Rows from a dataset
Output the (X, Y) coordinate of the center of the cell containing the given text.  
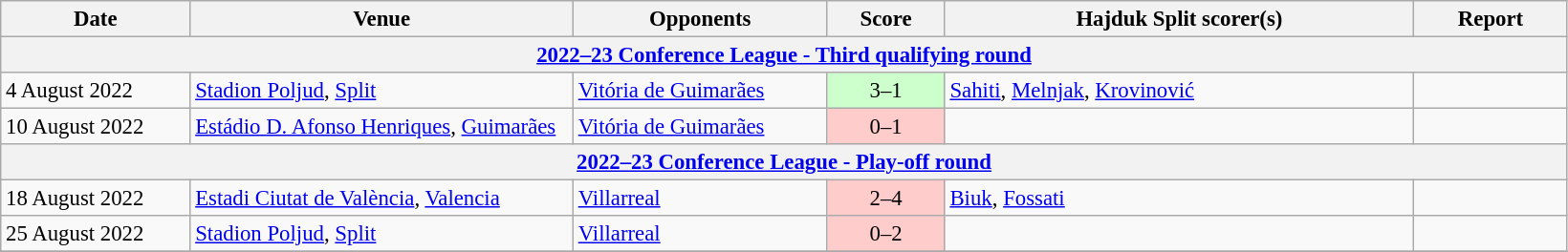
0–1 (885, 127)
Report (1492, 19)
Biuk, Fossati (1180, 199)
10 August 2022 (96, 127)
Hajduk Split scorer(s) (1180, 19)
Opponents (700, 19)
Venue (382, 19)
0–2 (885, 234)
Sahiti, Melnjak, Krovinović (1180, 91)
2022–23 Conference League - Play-off round (784, 163)
25 August 2022 (96, 234)
Estádio D. Afonso Henriques, Guimarães (382, 127)
Estadi Ciutat de València, Valencia (382, 199)
3–1 (885, 91)
2–4 (885, 199)
Score (885, 19)
2022–23 Conference League - Third qualifying round (784, 55)
18 August 2022 (96, 199)
Date (96, 19)
4 August 2022 (96, 91)
Locate the cell with the specified text and output its [X, Y] center coordinate. 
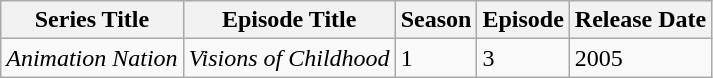
Visions of Childhood [289, 58]
Episode [523, 20]
Release Date [640, 20]
2005 [640, 58]
Animation Nation [92, 58]
3 [523, 58]
1 [436, 58]
Season [436, 20]
Episode Title [289, 20]
Series Title [92, 20]
Scan for the cell matching the given text and deliver its [x, y] coordinate at center. 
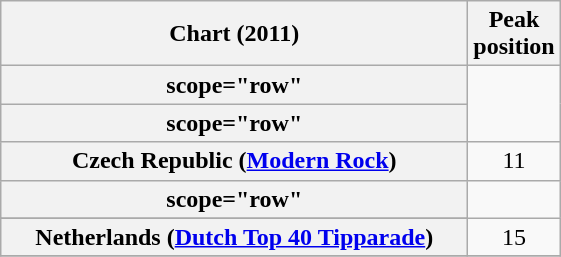
Peakposition [514, 34]
Netherlands (Dutch Top 40 Tipparade) [234, 237]
11 [514, 161]
15 [514, 237]
Chart (2011) [234, 34]
Czech Republic (Modern Rock) [234, 161]
Scan for the cell matching the given text and deliver its [X, Y] coordinate at center. 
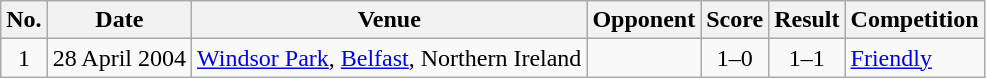
Date [119, 20]
No. [24, 20]
Result [807, 20]
Competition [914, 20]
Friendly [914, 58]
Opponent [644, 20]
1–0 [735, 58]
1 [24, 58]
1–1 [807, 58]
28 April 2004 [119, 58]
Venue [390, 20]
Score [735, 20]
Windsor Park, Belfast, Northern Ireland [390, 58]
Scan for the cell matching the given text and deliver its (X, Y) coordinate at center. 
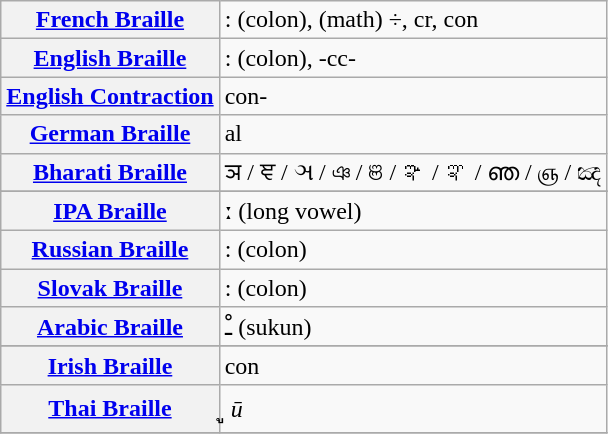
German Braille (110, 134)
con (413, 365)
al (413, 134)
Irish Braille (110, 365)
Arabic Braille (110, 327)
Thai Braille (110, 408)
ː (long vowel) (413, 211)
French Braille (110, 20)
: (colon), -cc- (413, 58)
Russian Braille (110, 250)
English Contraction (110, 96)
con- (413, 96)
English Braille (110, 58)
ู ū (413, 408)
IPA Braille (110, 211)
Slovak Braille (110, 288)
Bharati Braille (110, 172)
: (colon), (math) ÷, cr, con (413, 20)
ـْ (sukun) (413, 327)
ञ / ਞ / ઞ / ঞ / ଞ / ఞ / ಞ / ഞ / ஞ / ඤ (413, 172)
Output the (X, Y) coordinate of the center of the cell containing the given text.  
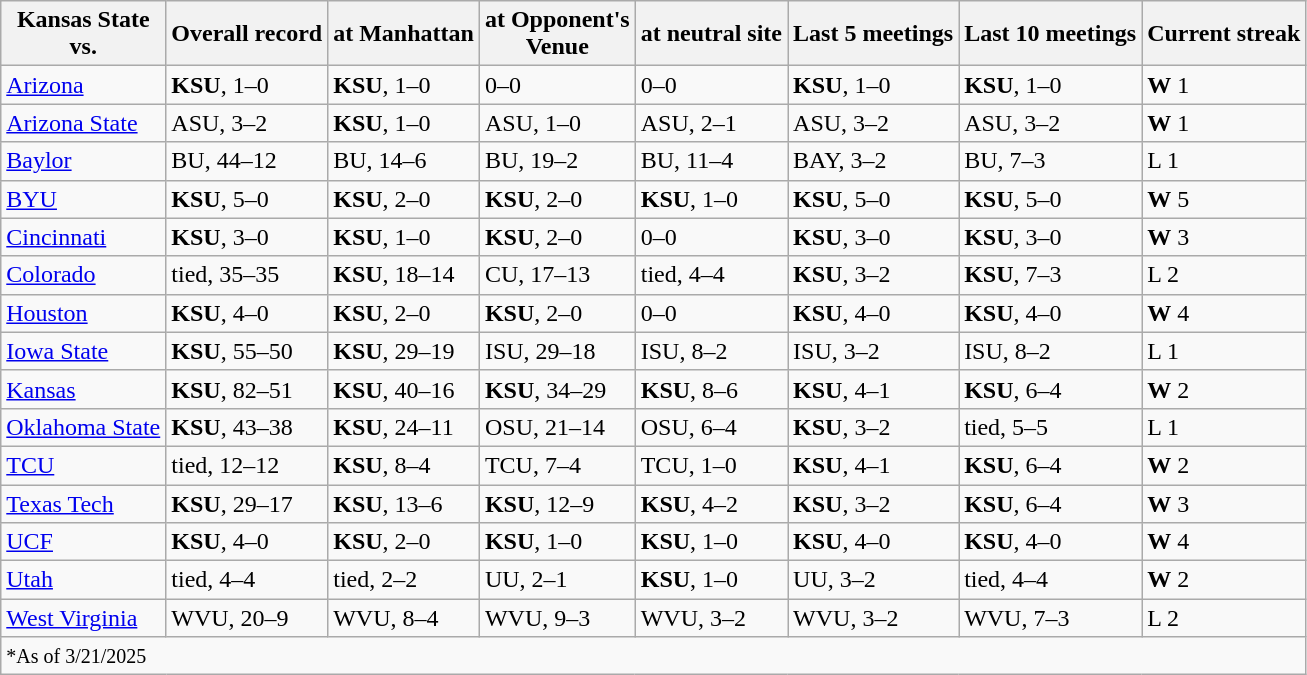
KSU, 12–9 (557, 503)
at Opponent's Venue (557, 34)
Overall record (247, 34)
Colorado (84, 275)
WVU, 20–9 (247, 618)
WVU, 8–4 (404, 618)
Texas Tech (84, 503)
KSU, 82–51 (247, 389)
Arizona State (84, 123)
BU, 7–3 (1050, 161)
KSU, 34–29 (557, 389)
UU, 3–2 (874, 580)
Last 10 meetings (1050, 34)
*As of 3/21/2025 (654, 656)
Last 5 meetings (874, 34)
Baylor (84, 161)
KSU, 55–50 (247, 351)
KSU, 29–17 (247, 503)
ISU, 29–18 (557, 351)
ISU, 3–2 (874, 351)
KSU, 29–19 (404, 351)
KSU, 18–14 (404, 275)
tied, 12–12 (247, 465)
tied, 35–35 (247, 275)
KSU, 43–38 (247, 427)
ASU, 2–1 (711, 123)
KSU, 24–11 (404, 427)
Arizona (84, 85)
KSU, 4–2 (711, 503)
Iowa State (84, 351)
BU, 44–12 (247, 161)
UU, 2–1 (557, 580)
Cincinnati (84, 237)
at neutral site (711, 34)
TCU, 1–0 (711, 465)
Oklahoma State (84, 427)
Current streak (1224, 34)
TCU (84, 465)
KSU, 8–6 (711, 389)
BU, 19–2 (557, 161)
W 5 (1224, 199)
tied, 2–2 (404, 580)
BU, 14–6 (404, 161)
CU, 17–13 (557, 275)
OSU, 6–4 (711, 427)
Kansas Statevs. (84, 34)
UCF (84, 542)
Kansas (84, 389)
WVU, 7–3 (1050, 618)
KSU, 7–3 (1050, 275)
ASU, 1–0 (557, 123)
KSU, 8–4 (404, 465)
at Manhattan (404, 34)
West Virginia (84, 618)
Houston (84, 313)
KSU, 40–16 (404, 389)
BAY, 3–2 (874, 161)
TCU, 7–4 (557, 465)
Utah (84, 580)
OSU, 21–14 (557, 427)
KSU, 13–6 (404, 503)
WVU, 9–3 (557, 618)
tied, 5–5 (1050, 427)
BYU (84, 199)
BU, 11–4 (711, 161)
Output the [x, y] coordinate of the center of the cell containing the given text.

What to produce:
Write out the rows from the very first line through the line containing "Y) coordinate at center.", including that line, and leave the pictures out.

Written answer:
Output the (X, Y) coordinate of the center of the cell containing the given text.  
0–1 (885, 127)
Report (1492, 19)
Biuk, Fossati (1180, 199)
10 August 2022 (96, 127)
Hajduk Split scorer(s) (1180, 19)
Opponents (700, 19)
Venue (382, 19)
0–2 (885, 234)
Sahiti, Melnjak, Krovinović (1180, 91)
2022–23 Conference League - Play-off round (784, 163)
25 August 2022 (96, 234)
Estádio D. Afonso Henriques, Guimarães (382, 127)
Estadi Ciutat de València, Valencia (382, 199)
3–1 (885, 91)
2–4 (885, 199)
Score (885, 19)
2022–23 Conference League - Third qualifying round (784, 55)
18 August 2022 (96, 199)
Date (96, 19)
4 August 2022 (96, 91)
Locate the cell with the specified text and output its [X, Y] center coordinate. 
Visions of Childhood [289, 58]
Episode [523, 20]
Release Date [640, 20]
2005 [640, 58]
Animation Nation [92, 58]
3 [523, 58]
1 [436, 58]
Season [436, 20]
Episode Title [289, 20]
Series Title [92, 20]
Scan for the cell matching the given text and deliver its [x, y] coordinate at center. 
Peakposition [514, 34]
Netherlands (Dutch Top 40 Tipparade) [234, 237]
11 [514, 161]
15 [514, 237]
Chart (2011) [234, 34]
Czech Republic (Modern Rock) [234, 161]
Scan for the cell matching the given text and deliver its [X, Y] coordinate at center. 
Date [119, 20]
No. [24, 20]
Result [807, 20]
Competition [914, 20]
Friendly [914, 58]
Opponent [644, 20]
1–0 [735, 58]
1 [24, 58]
1–1 [807, 58]
28 April 2004 [119, 58]
Venue [390, 20]
Score [735, 20]
Windsor Park, Belfast, Northern Ireland [390, 58]
Scan for the cell matching the given text and deliver its (X, Y) coordinate at center. 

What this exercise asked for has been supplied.